[Source records — start]

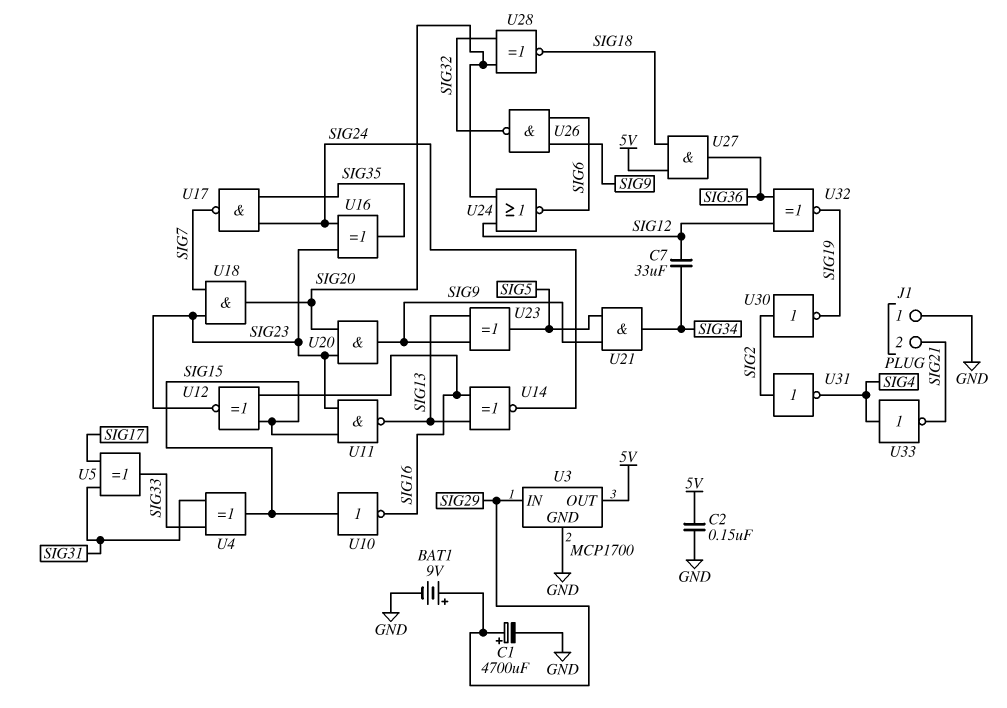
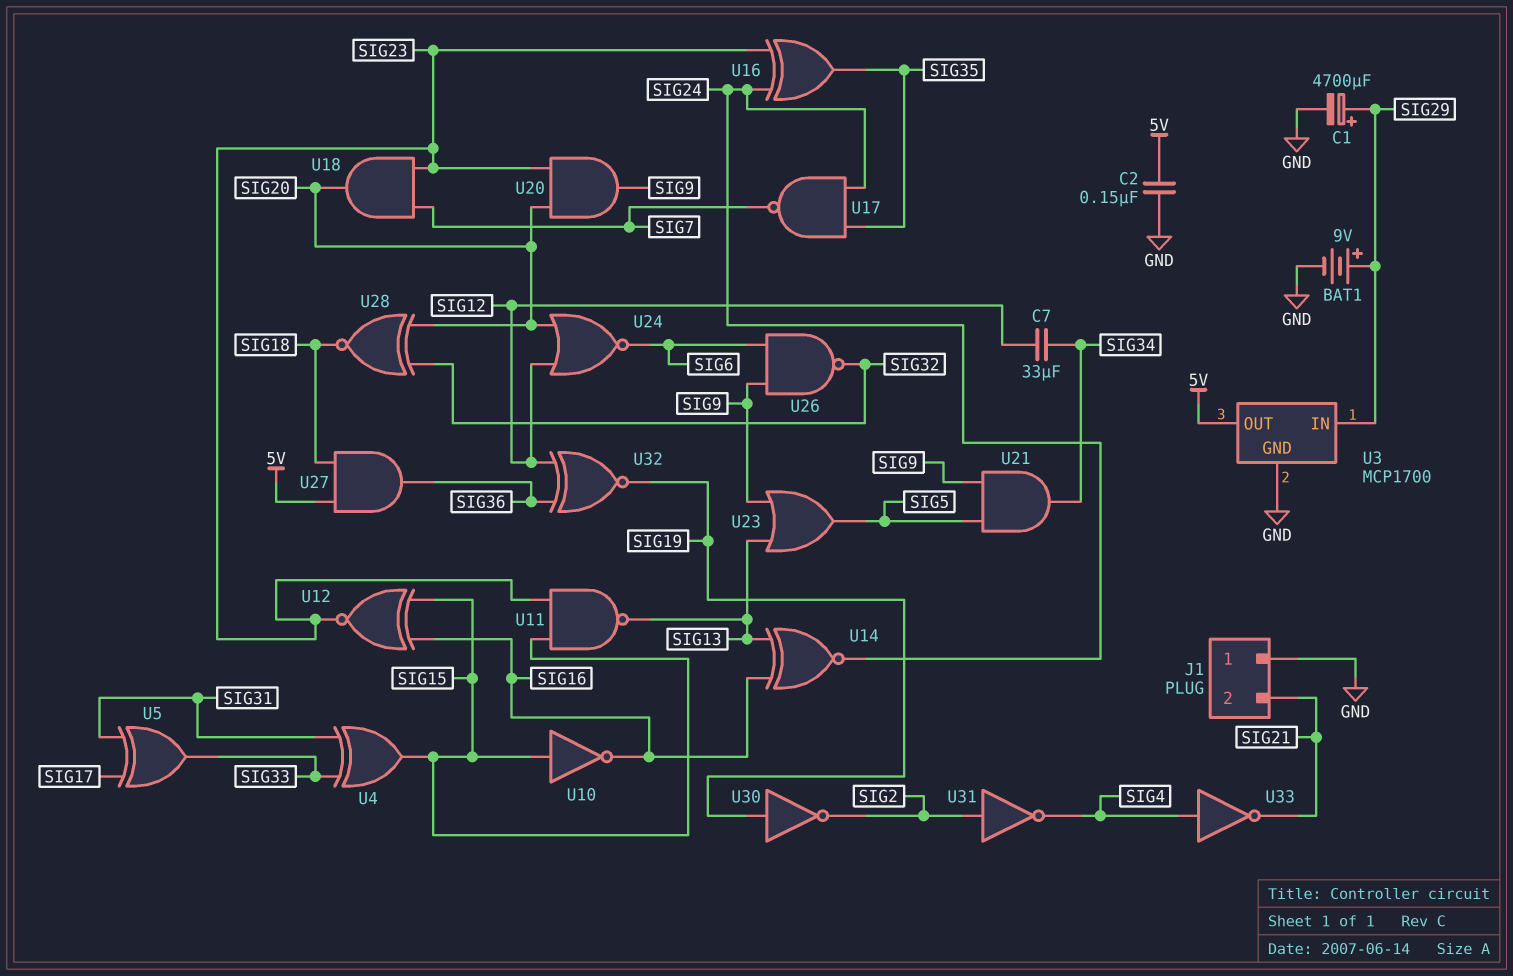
U23: XOR (in SIG9, in SIG13, out SIG5) -> OR (in SIG9, in SIG13, out SIG5)
U30: NOT (in SIG2, out SIG19) -> NOT (in SIG19, out SIG2)

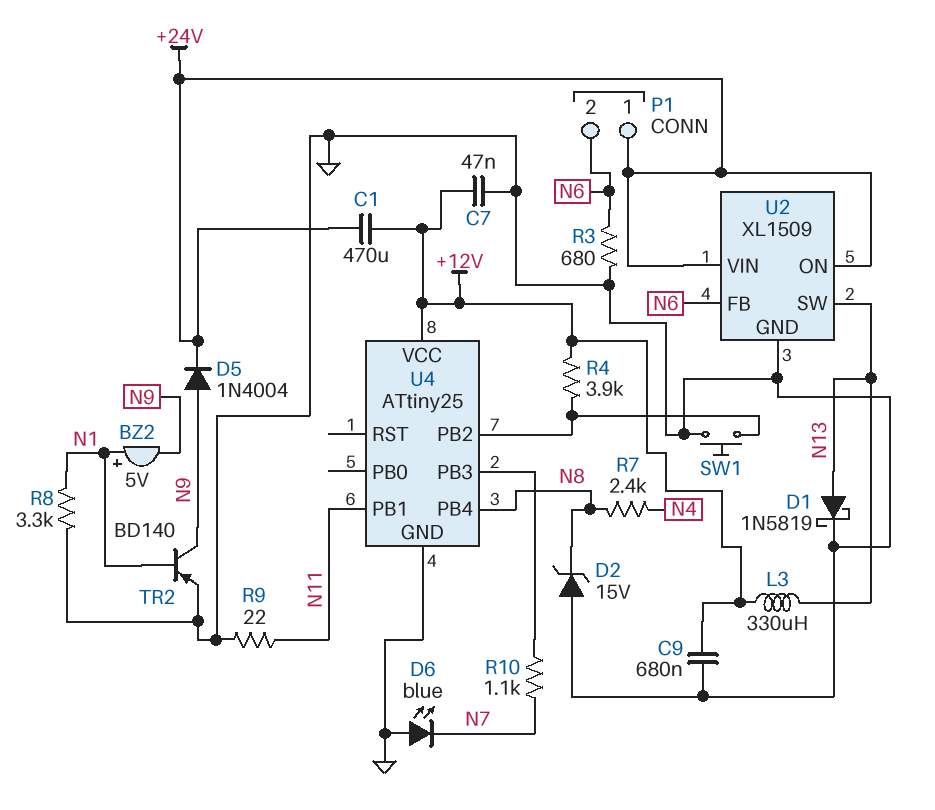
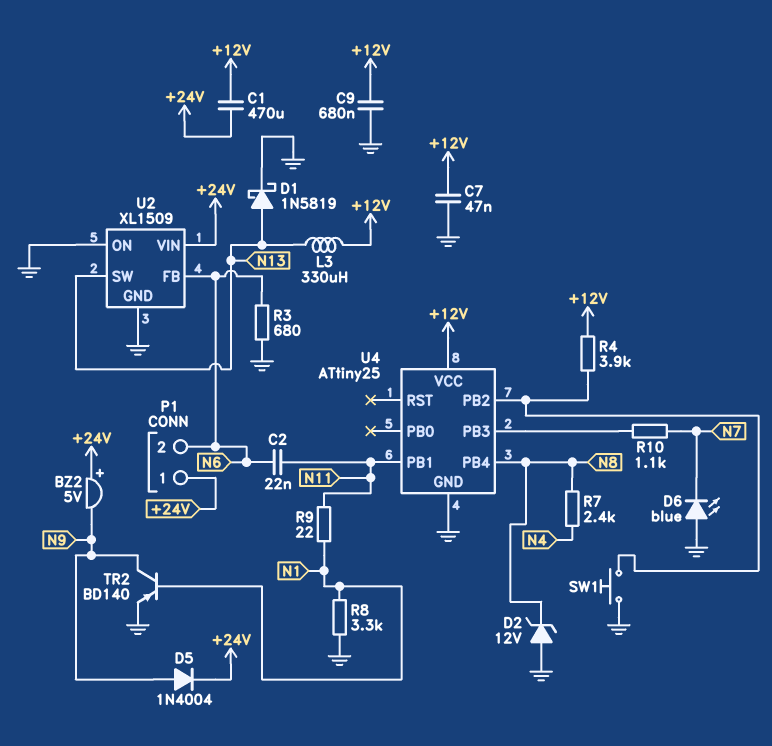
BZ2: buzzer 5V (plus N1, minus N9) -> buzzer 5V (plus +24V, minus N9)
C2: none -> 22nF (N6, N11)
D2: zener 15V (A GND, K N8) -> zener 12V (A GND, K N8)
R9: 22 (GND, N11) -> 22 (N1, N11)
U2 pin ON: +24V -> GND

[Source records — finish]

**What needs to be done**
Could you repeat the data exactly, omitting its pictures?

**Output below**
U23: XOR (in SIG9, in SIG13, out SIG5) -> OR (in SIG9, in SIG13, out SIG5)
U30: NOT (in SIG2, out SIG19) -> NOT (in SIG19, out SIG2)

BZ2: buzzer 5V (plus N1, minus N9) -> buzzer 5V (plus +24V, minus N9)
C2: none -> 22nF (N6, N11)
D2: zener 15V (A GND, K N8) -> zener 12V (A GND, K N8)
R9: 22 (GND, N11) -> 22 (N1, N11)
U2 pin ON: +24V -> GND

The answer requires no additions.